* **What is required**
Starting with the line that contains "U1: NOT 74HC04", repeat each line exactly through the final line of the listing. No picture should appear in the copy.

══════════

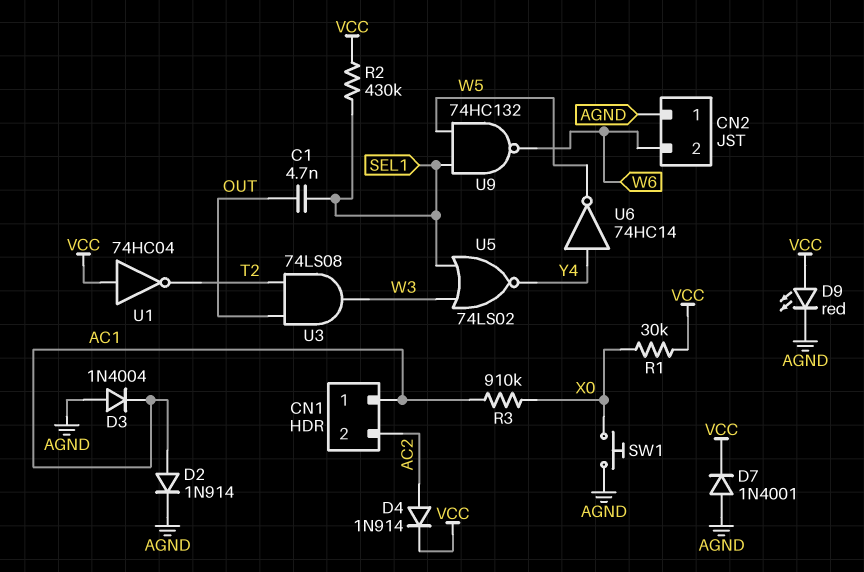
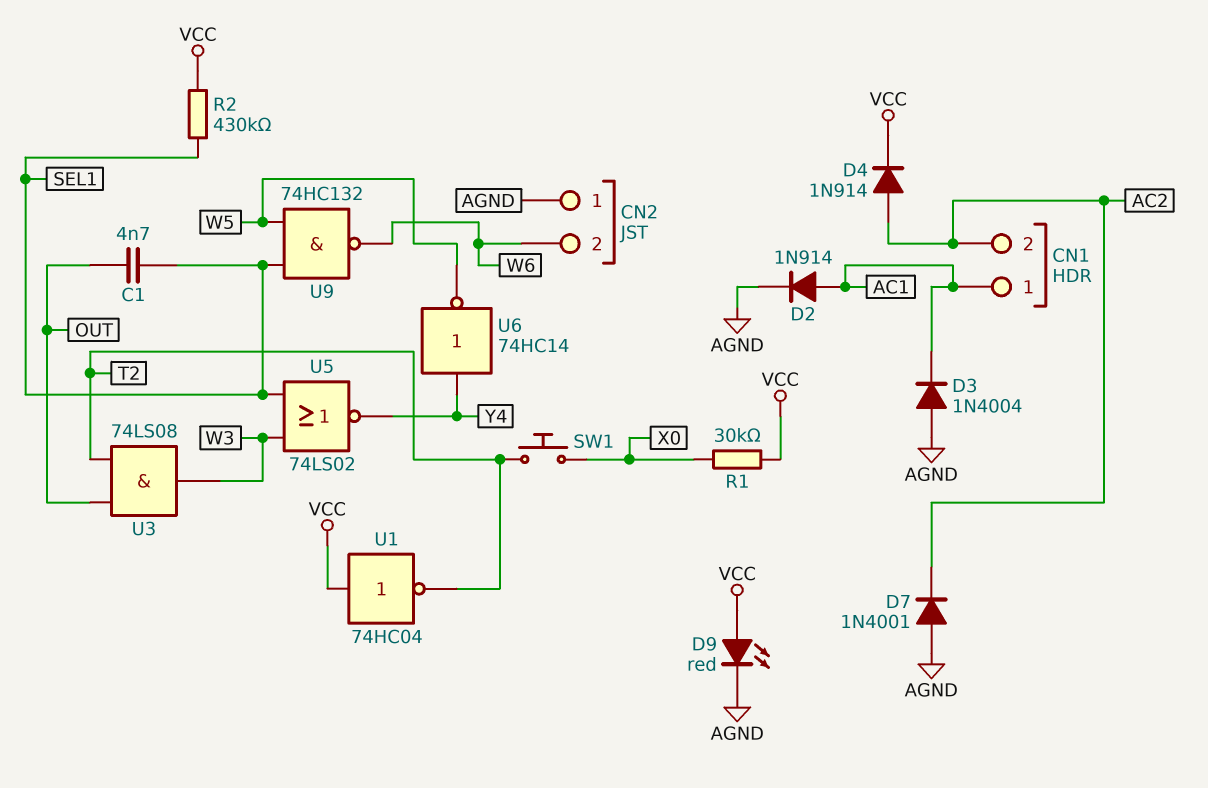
D7: diode 1N4001 (A AGND, K VCC) -> diode 1N4001 (A AGND, K AC2)
R3: 910k (AC1, X0) -> none
SW1: button (AGND, X0) -> button (T2, X0)

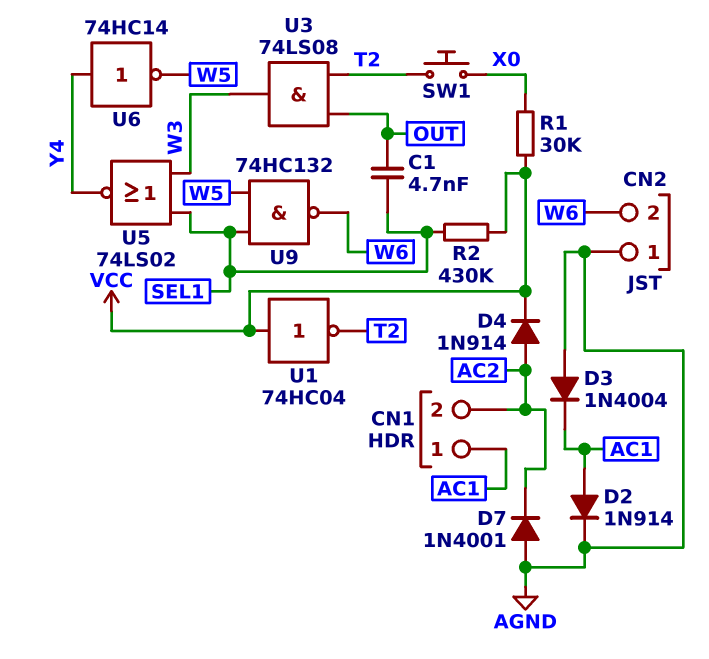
D9: LED red (A VCC, K AGND) -> none

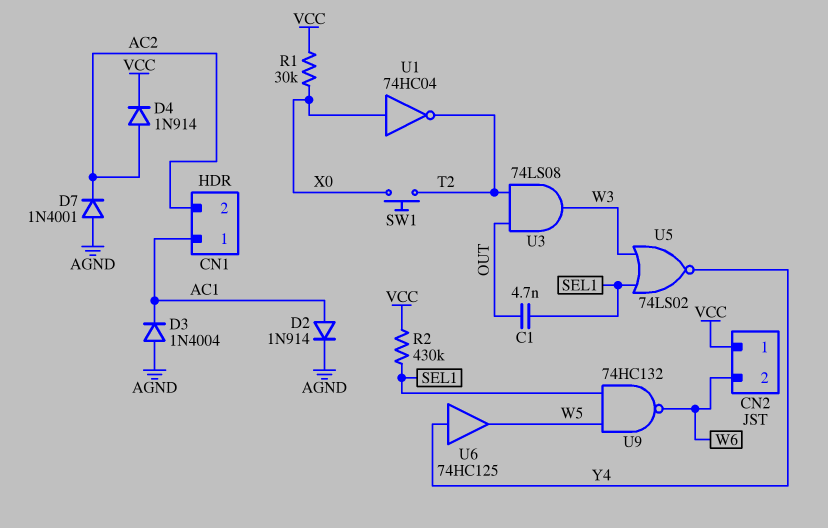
CN2 pin 1: AGND -> VCC
U1: NOT 74HC04 (in VCC, out T2) -> NOT 74HC04 (in X0, out T2)
U6: NOT 74HC14 (in Y4, out W5) -> buffer 74HC125 (in Y4, out W5)

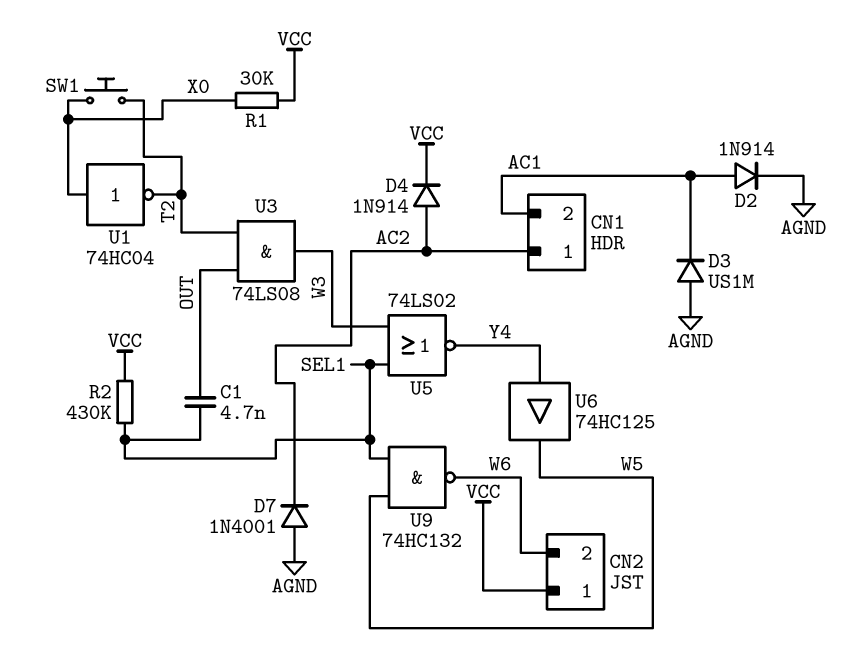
CN1 pin 1: AC1 -> AC2
CN1 pin 2: AC2 -> AC1
D3: diode 1N4004 (A AGND, K AC1) -> diode US1M (A AGND, K AC1)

══════════

* **Problem solution**
U1: NOT 74HC04 (in VCC, out T2) -> NOT 74HC04 (in X0, out T2)
U6: NOT 74HC14 (in Y4, out W5) -> buffer 74HC125 (in Y4, out W5)

CN1 pin 1: AC1 -> AC2
CN1 pin 2: AC2 -> AC1
D3: diode 1N4004 (A AGND, K AC1) -> diode US1M (A AGND, K AC1)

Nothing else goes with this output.